Activity:
Retype the data that follows, keeping every character the same.

---- Material shown

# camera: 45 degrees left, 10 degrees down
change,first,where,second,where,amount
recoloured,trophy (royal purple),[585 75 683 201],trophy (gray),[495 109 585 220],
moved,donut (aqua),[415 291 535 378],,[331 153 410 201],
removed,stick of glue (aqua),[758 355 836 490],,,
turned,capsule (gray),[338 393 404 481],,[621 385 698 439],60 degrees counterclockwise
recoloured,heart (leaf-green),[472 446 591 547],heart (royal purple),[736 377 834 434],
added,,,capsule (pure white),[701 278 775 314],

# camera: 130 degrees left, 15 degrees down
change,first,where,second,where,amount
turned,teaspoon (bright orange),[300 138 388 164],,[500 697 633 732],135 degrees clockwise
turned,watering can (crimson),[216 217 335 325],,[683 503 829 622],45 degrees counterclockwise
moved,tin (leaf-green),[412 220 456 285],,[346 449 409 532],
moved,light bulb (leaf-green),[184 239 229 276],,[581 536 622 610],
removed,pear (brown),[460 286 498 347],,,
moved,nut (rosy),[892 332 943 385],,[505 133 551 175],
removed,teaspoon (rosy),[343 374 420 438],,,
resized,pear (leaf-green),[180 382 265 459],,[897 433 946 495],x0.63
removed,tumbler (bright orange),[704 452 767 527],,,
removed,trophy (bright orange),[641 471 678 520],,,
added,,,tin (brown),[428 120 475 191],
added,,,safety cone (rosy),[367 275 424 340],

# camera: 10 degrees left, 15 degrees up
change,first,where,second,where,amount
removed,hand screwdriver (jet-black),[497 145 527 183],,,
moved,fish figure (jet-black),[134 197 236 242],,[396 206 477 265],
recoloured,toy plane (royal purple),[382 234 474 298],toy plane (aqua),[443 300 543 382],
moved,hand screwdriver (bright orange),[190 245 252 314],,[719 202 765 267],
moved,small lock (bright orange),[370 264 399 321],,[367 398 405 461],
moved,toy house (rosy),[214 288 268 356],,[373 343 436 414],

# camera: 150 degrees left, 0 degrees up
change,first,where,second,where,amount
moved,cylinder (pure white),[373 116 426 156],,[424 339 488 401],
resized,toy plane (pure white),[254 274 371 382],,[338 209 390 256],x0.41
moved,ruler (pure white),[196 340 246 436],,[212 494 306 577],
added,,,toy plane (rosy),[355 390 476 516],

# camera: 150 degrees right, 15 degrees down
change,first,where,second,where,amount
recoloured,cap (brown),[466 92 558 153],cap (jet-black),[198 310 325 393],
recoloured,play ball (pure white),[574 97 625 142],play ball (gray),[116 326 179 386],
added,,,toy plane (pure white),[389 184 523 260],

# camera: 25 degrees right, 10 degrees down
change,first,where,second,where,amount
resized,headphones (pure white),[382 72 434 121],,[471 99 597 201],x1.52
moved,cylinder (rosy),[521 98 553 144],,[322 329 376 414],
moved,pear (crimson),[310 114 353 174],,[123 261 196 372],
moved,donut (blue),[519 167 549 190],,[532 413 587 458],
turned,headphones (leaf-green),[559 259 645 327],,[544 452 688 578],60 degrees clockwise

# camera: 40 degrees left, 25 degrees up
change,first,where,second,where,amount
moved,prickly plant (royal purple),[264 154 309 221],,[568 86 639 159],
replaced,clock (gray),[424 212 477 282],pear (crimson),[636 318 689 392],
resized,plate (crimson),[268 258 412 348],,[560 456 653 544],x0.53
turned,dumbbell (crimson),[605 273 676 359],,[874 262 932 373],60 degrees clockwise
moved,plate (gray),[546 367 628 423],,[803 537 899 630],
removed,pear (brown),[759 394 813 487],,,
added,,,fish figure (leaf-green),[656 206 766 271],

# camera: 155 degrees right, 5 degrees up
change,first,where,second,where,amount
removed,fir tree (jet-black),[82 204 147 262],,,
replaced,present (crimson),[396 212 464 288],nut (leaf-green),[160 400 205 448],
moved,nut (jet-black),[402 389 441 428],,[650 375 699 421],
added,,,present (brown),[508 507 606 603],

--------

Task output:
# camera: 45 degrees left, 10 degrees down
change,first,where,second,where,amount
recoloured,trophy (royal purple),[585 75 683 201],trophy (gray),[495 109 585 220],
moved,donut (aqua),[415 291 535 378],,[331 153 410 201],
removed,stick of glue (aqua),[758 355 836 490],,,
turned,capsule (gray),[338 393 404 481],,[621 385 698 439],60 degrees counterclockwise
recoloured,heart (leaf-green),[472 446 591 547],heart (royal purple),[736 377 834 434],
added,,,capsule (pure white),[701 278 775 314],

# camera: 130 degrees left, 15 degrees down
change,first,where,second,where,amount
turned,teaspoon (bright orange),[300 138 388 164],,[500 697 633 732],135 degrees clockwise
turned,watering can (crimson),[216 217 335 325],,[683 503 829 622],45 degrees counterclockwise
moved,tin (leaf-green),[412 220 456 285],,[346 449 409 532],
moved,light bulb (leaf-green),[184 239 229 276],,[581 536 622 610],
removed,pear (brown),[460 286 498 347],,,
moved,nut (rosy),[892 332 943 385],,[505 133 551 175],
removed,teaspoon (rosy),[343 374 420 438],,,
resized,pear (leaf-green),[180 382 265 459],,[897 433 946 495],x0.63
removed,tumbler (bright orange),[704 452 767 527],,,
removed,trophy (bright orange),[641 471 678 520],,,
added,,,tin (brown),[428 120 475 191],
added,,,safety cone (rosy),[367 275 424 340],

# camera: 10 degrees left, 15 degrees up
change,first,where,second,where,amount
removed,hand screwdriver (jet-black),[497 145 527 183],,,
moved,fish figure (jet-black),[134 197 236 242],,[396 206 477 265],
recoloured,toy plane (royal purple),[382 234 474 298],toy plane (aqua),[443 300 543 382],
moved,hand screwdriver (bright orange),[190 245 252 314],,[719 202 765 267],
moved,small lock (bright orange),[370 264 399 321],,[367 398 405 461],
moved,toy house (rosy),[214 288 268 356],,[373 343 436 414],

# camera: 150 degrees left, 0 degrees up
change,first,where,second,where,amount
moved,cylinder (pure white),[373 116 426 156],,[424 339 488 401],
resized,toy plane (pure white),[254 274 371 382],,[338 209 390 256],x0.41
moved,ruler (pure white),[196 340 246 436],,[212 494 306 577],
added,,,toy plane (rosy),[355 390 476 516],

# camera: 150 degrees right, 15 degrees down
change,first,where,second,where,amount
recoloured,cap (brown),[466 92 558 153],cap (jet-black),[198 310 325 393],
recoloured,play ball (pure white),[574 97 625 142],play ball (gray),[116 326 179 386],
added,,,toy plane (pure white),[389 184 523 260],

# camera: 25 degrees right, 10 degrees down
change,first,where,second,where,amount
resized,headphones (pure white),[382 72 434 121],,[471 99 597 201],x1.52
moved,cylinder (rosy),[521 98 553 144],,[322 329 376 414],
moved,pear (crimson),[310 114 353 174],,[123 261 196 372],
moved,donut (blue),[519 167 549 190],,[532 413 587 458],
turned,headphones (leaf-green),[559 259 645 327],,[544 452 688 578],60 degrees clockwise

# camera: 40 degrees left, 25 degrees up
change,first,where,second,where,amount
moved,prickly plant (royal purple),[264 154 309 221],,[568 86 639 159],
replaced,clock (gray),[424 212 477 282],pear (crimson),[636 318 689 392],
resized,plate (crimson),[268 258 412 348],,[560 456 653 544],x0.53
turned,dumbbell (crimson),[605 273 676 359],,[874 262 932 373],60 degrees clockwise
moved,plate (gray),[546 367 628 423],,[803 537 899 630],
removed,pear (brown),[759 394 813 487],,,
added,,,fish figure (leaf-green),[656 206 766 271],

# camera: 155 degrees right, 5 degrees up
change,first,where,second,where,amount
removed,fir tree (jet-black),[82 204 147 262],,,
replaced,present (crimson),[396 212 464 288],nut (leaf-green),[160 400 205 448],
moved,nut (jet-black),[402 389 441 428],,[650 375 699 421],
added,,,present (brown),[508 507 606 603],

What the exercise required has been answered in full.